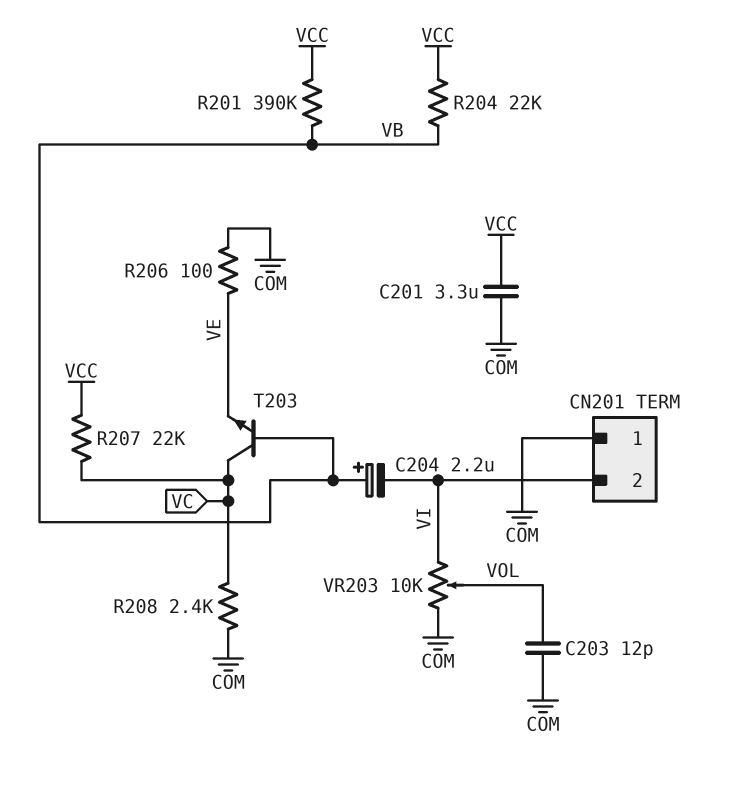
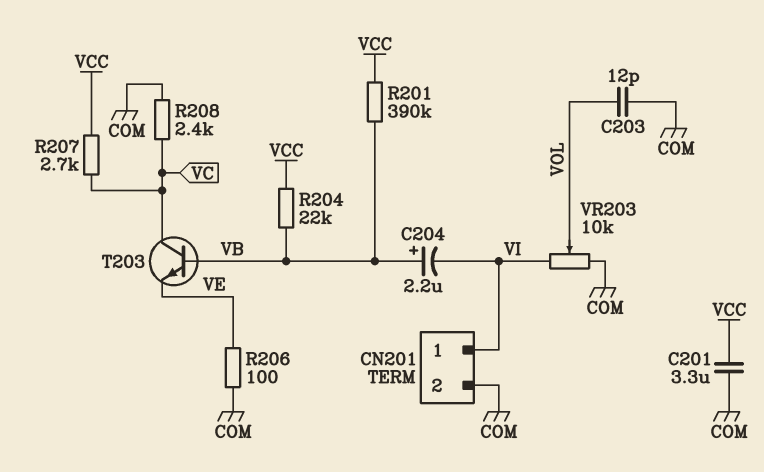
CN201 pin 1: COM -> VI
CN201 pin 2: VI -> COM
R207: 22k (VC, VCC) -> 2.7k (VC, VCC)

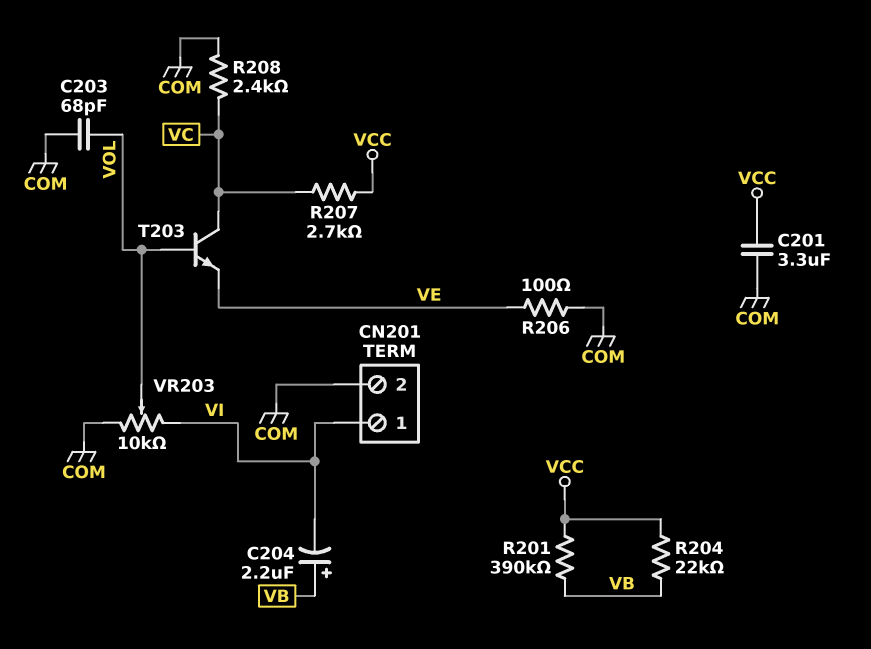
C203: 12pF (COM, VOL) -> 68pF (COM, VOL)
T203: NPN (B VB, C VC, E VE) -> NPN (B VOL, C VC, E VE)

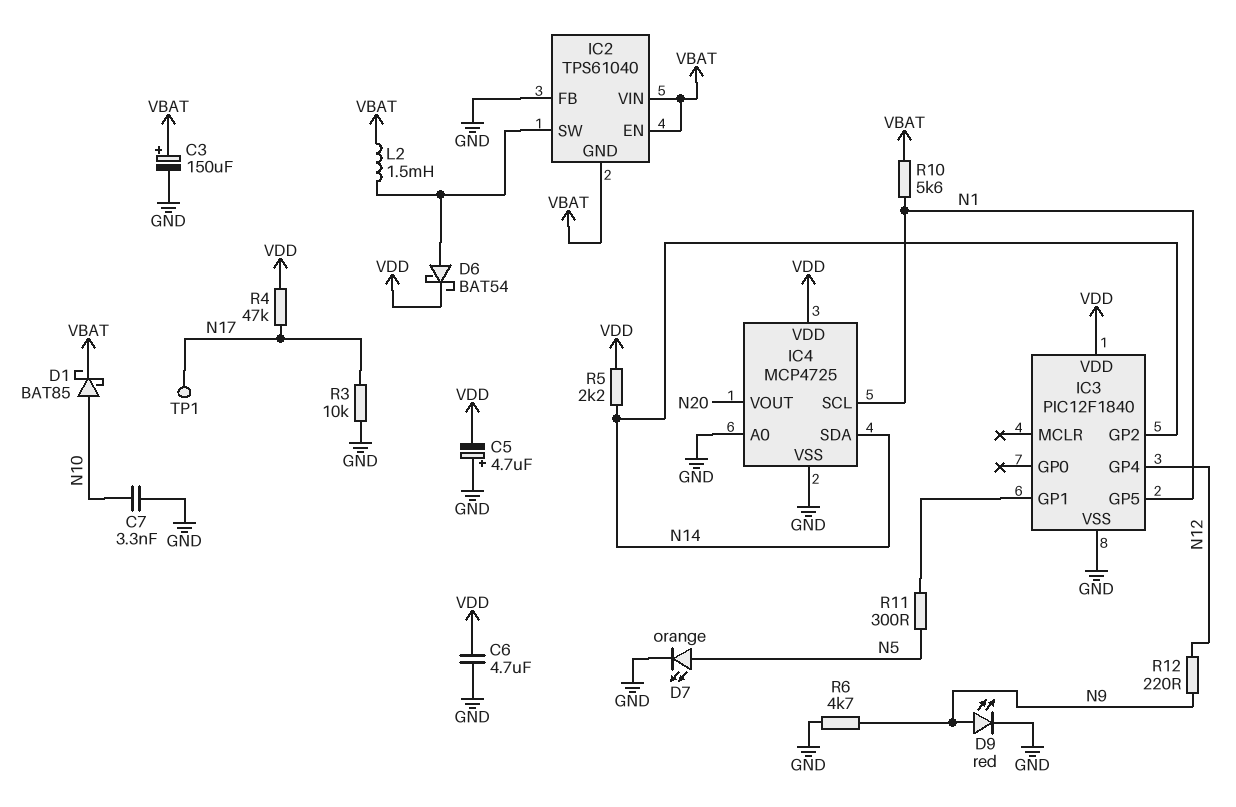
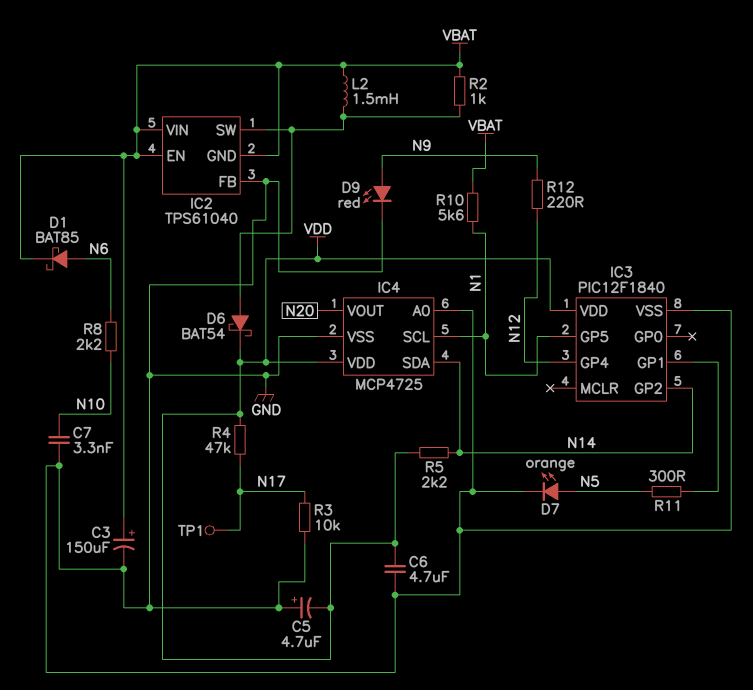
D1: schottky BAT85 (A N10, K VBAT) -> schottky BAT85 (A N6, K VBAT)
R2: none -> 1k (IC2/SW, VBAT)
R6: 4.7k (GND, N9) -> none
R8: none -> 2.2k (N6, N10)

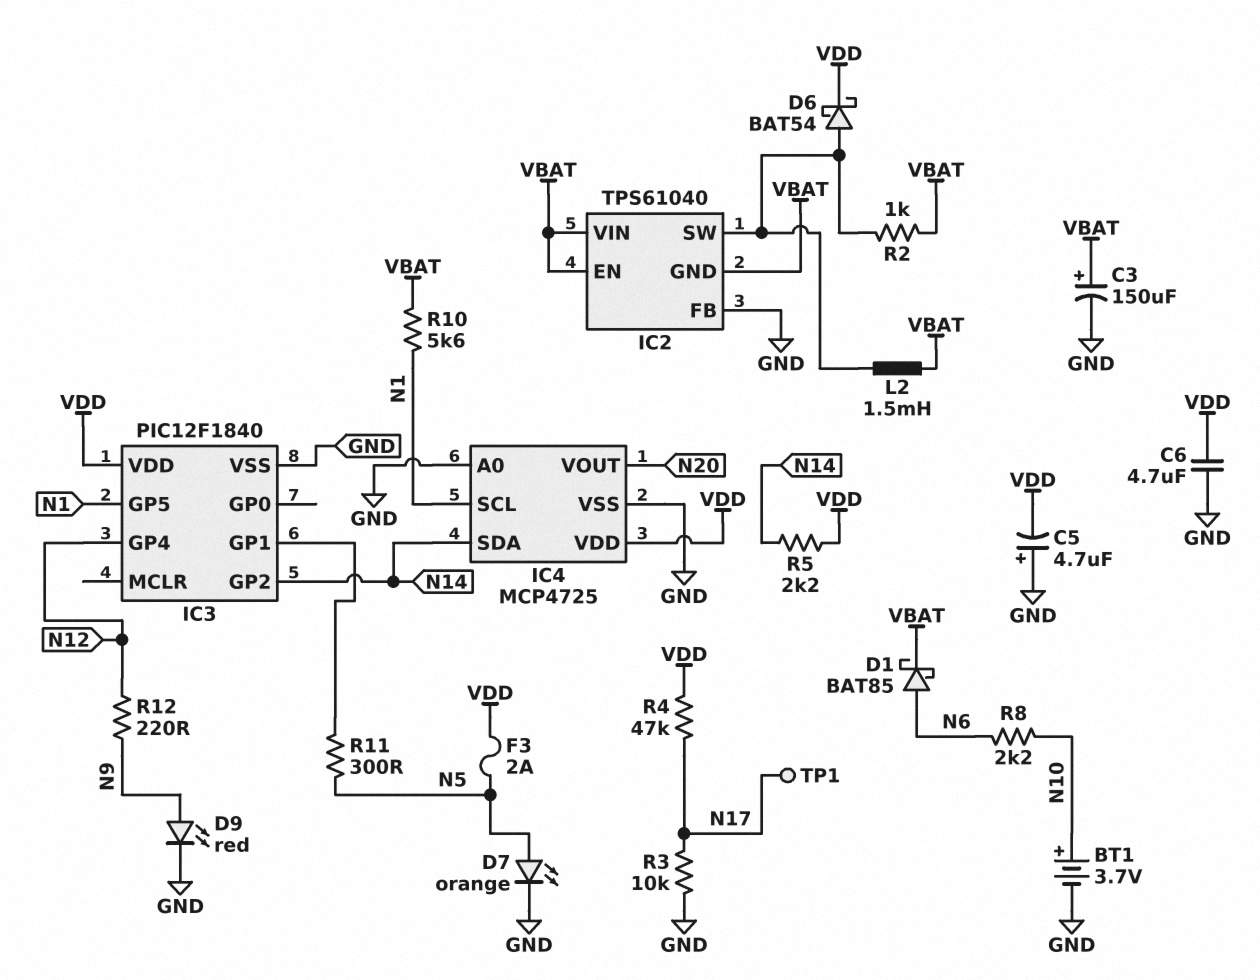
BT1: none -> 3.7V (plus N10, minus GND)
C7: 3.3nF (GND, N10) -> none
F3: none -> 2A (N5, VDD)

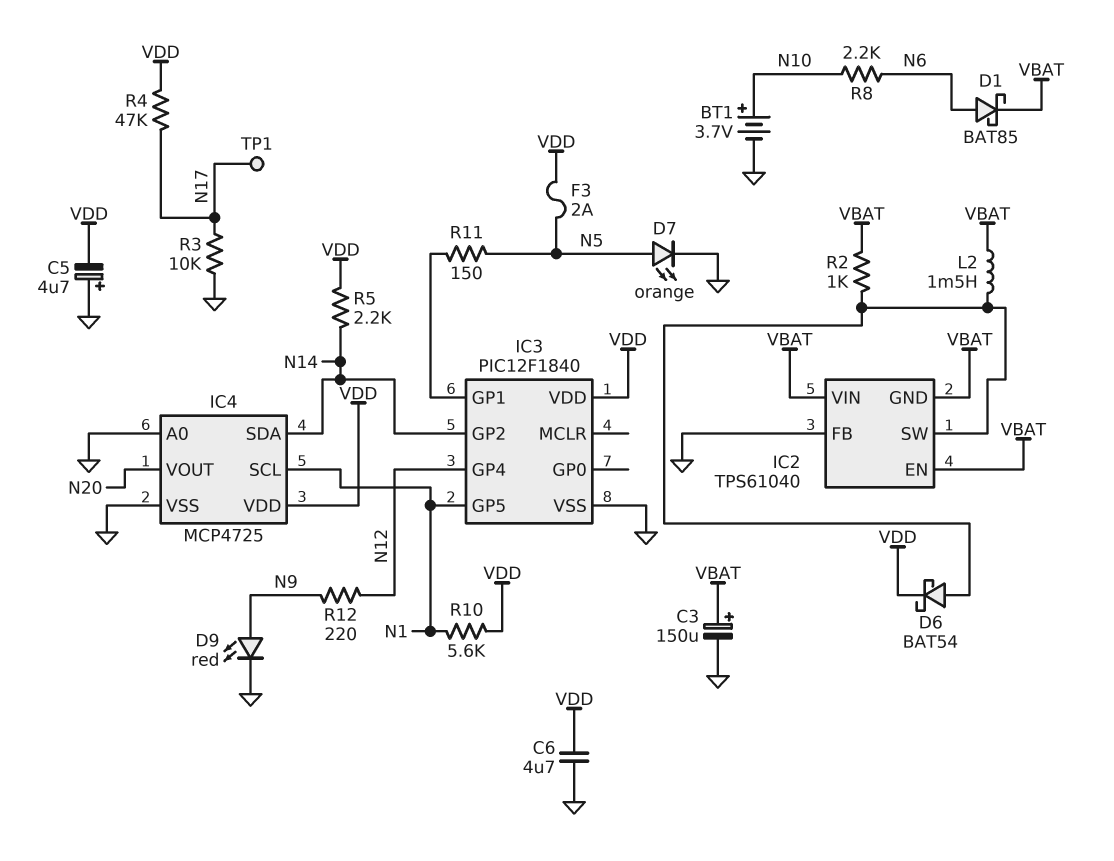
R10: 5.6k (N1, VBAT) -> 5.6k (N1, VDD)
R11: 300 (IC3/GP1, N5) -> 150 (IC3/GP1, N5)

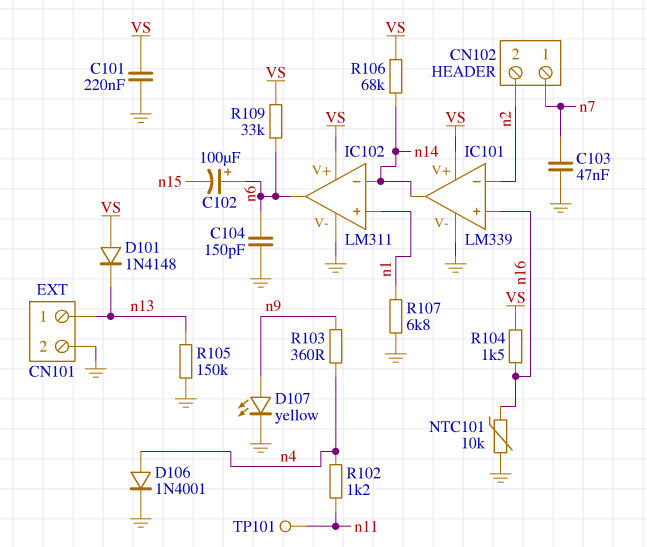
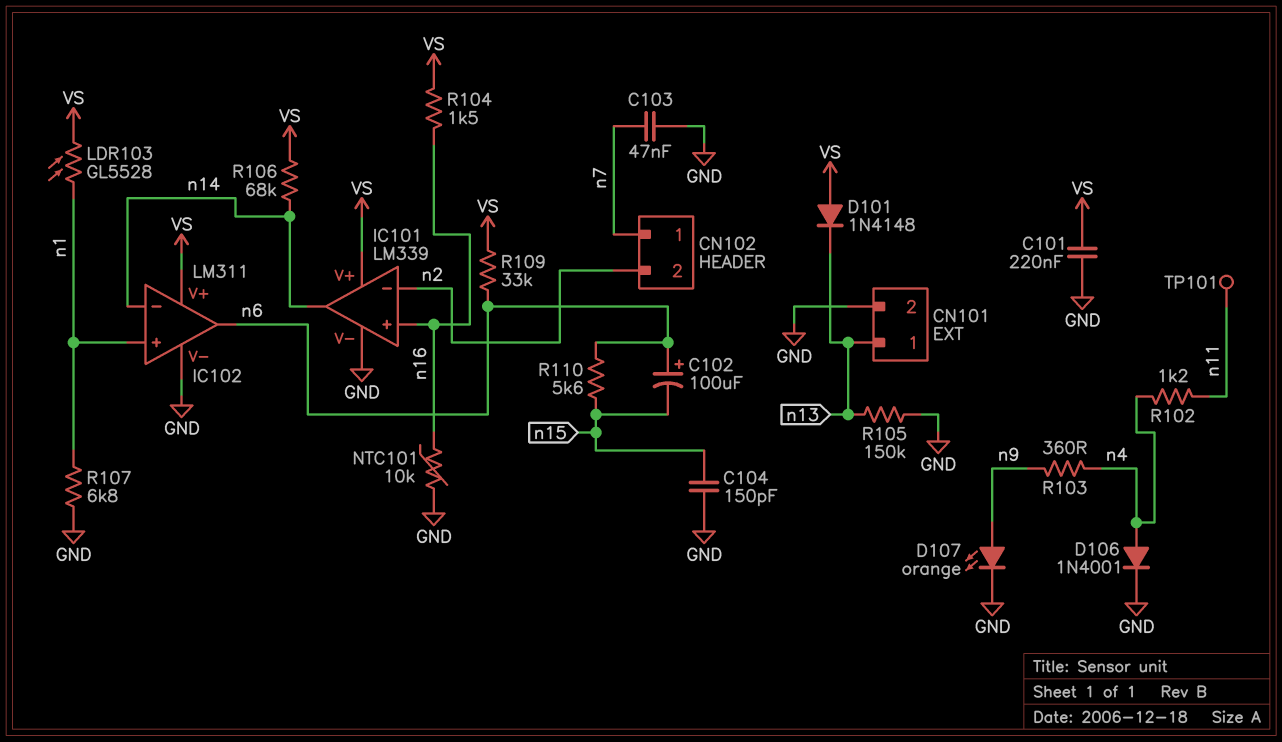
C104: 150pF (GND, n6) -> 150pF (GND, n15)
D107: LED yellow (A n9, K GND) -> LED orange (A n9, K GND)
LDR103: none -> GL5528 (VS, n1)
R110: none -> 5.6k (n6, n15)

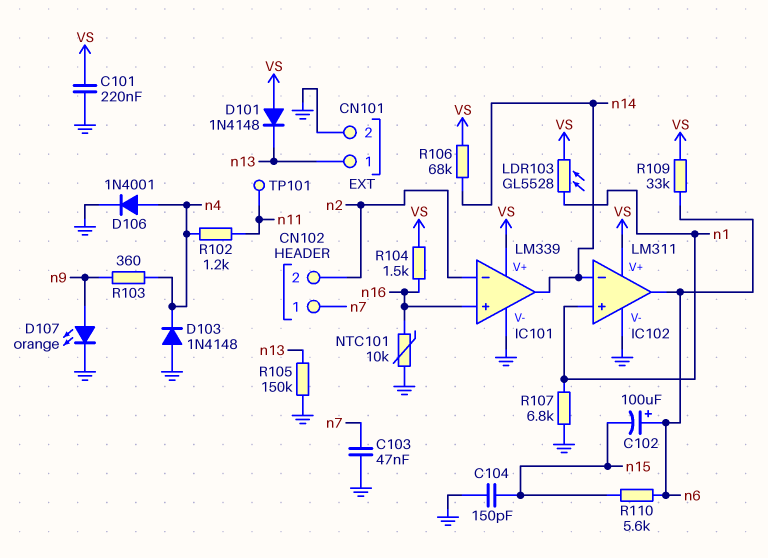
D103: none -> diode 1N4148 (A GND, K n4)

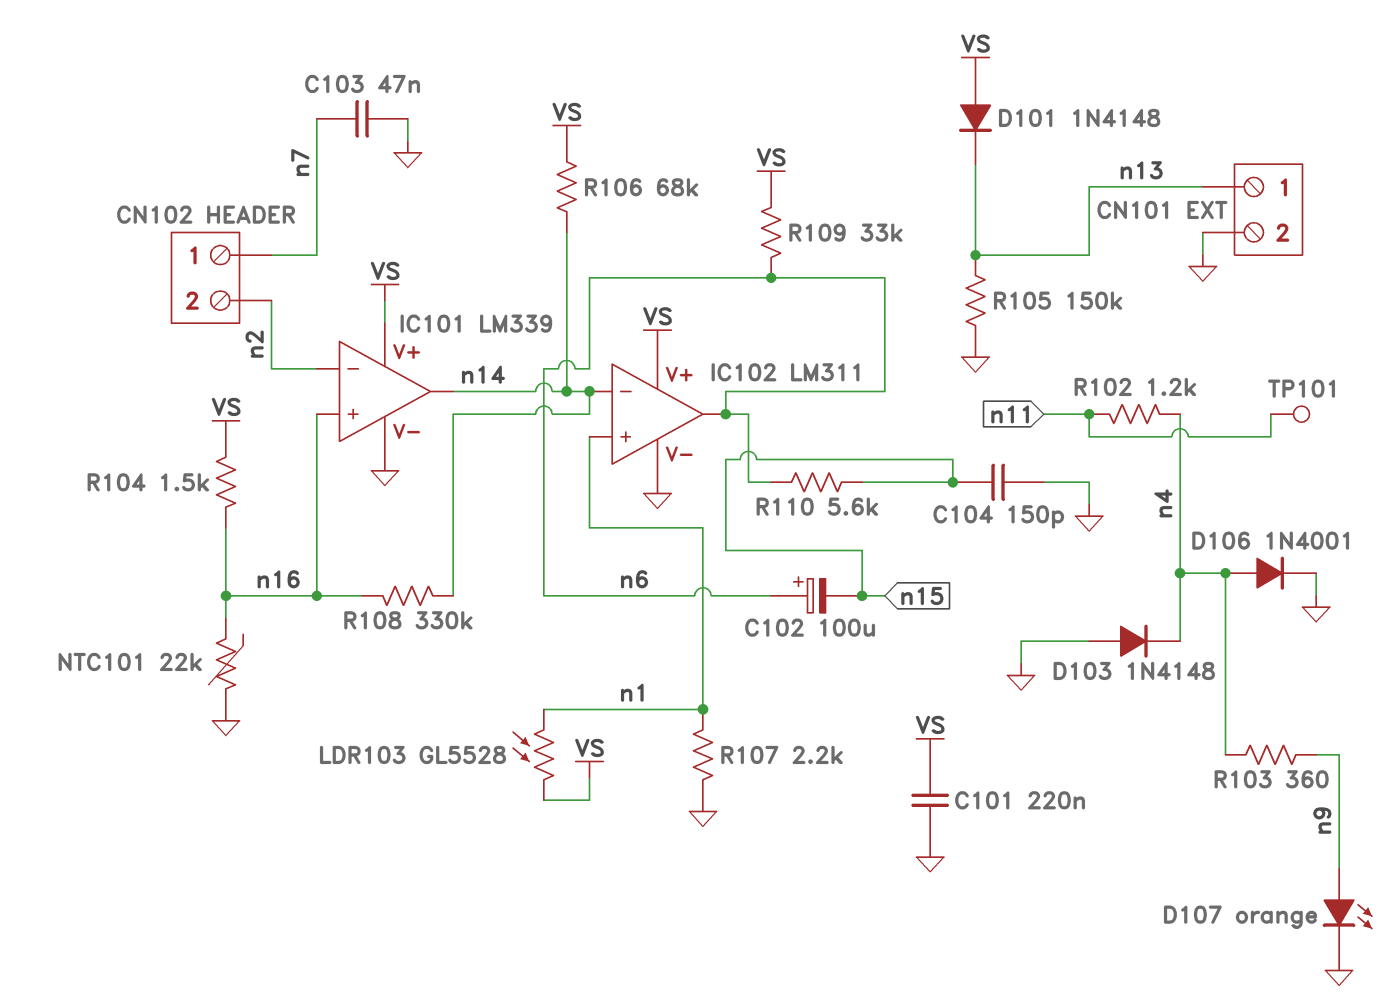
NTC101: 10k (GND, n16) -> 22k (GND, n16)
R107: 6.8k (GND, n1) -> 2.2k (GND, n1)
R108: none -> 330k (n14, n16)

__________________________________________________

## AIM OF THE EXERCISE
The answer must be an exact transcription of the lines from the one holding "C203: 12pF (COM, VOL) -> 68pF (COM, VOL)" to the last line of the entries above, with no pictures and nothing else.

## WORKED SOLUTION
C203: 12pF (COM, VOL) -> 68pF (COM, VOL)
T203: NPN (B VB, C VC, E VE) -> NPN (B VOL, C VC, E VE)

D1: schottky BAT85 (A N10, K VBAT) -> schottky BAT85 (A N6, K VBAT)
R2: none -> 1k (IC2/SW, VBAT)
R6: 4.7k (GND, N9) -> none
R8: none -> 2.2k (N6, N10)

BT1: none -> 3.7V (plus N10, minus GND)
C7: 3.3nF (GND, N10) -> none
F3: none -> 2A (N5, VDD)

R10: 5.6k (N1, VBAT) -> 5.6k (N1, VDD)
R11: 300 (IC3/GP1, N5) -> 150 (IC3/GP1, N5)

C104: 150pF (GND, n6) -> 150pF (GND, n15)
D107: LED yellow (A n9, K GND) -> LED orange (A n9, K GND)
LDR103: none -> GL5528 (VS, n1)
R110: none -> 5.6k (n6, n15)

D103: none -> diode 1N4148 (A GND, K n4)

NTC101: 10k (GND, n16) -> 22k (GND, n16)
R107: 6.8k (GND, n1) -> 2.2k (GND, n1)
R108: none -> 330k (n14, n16)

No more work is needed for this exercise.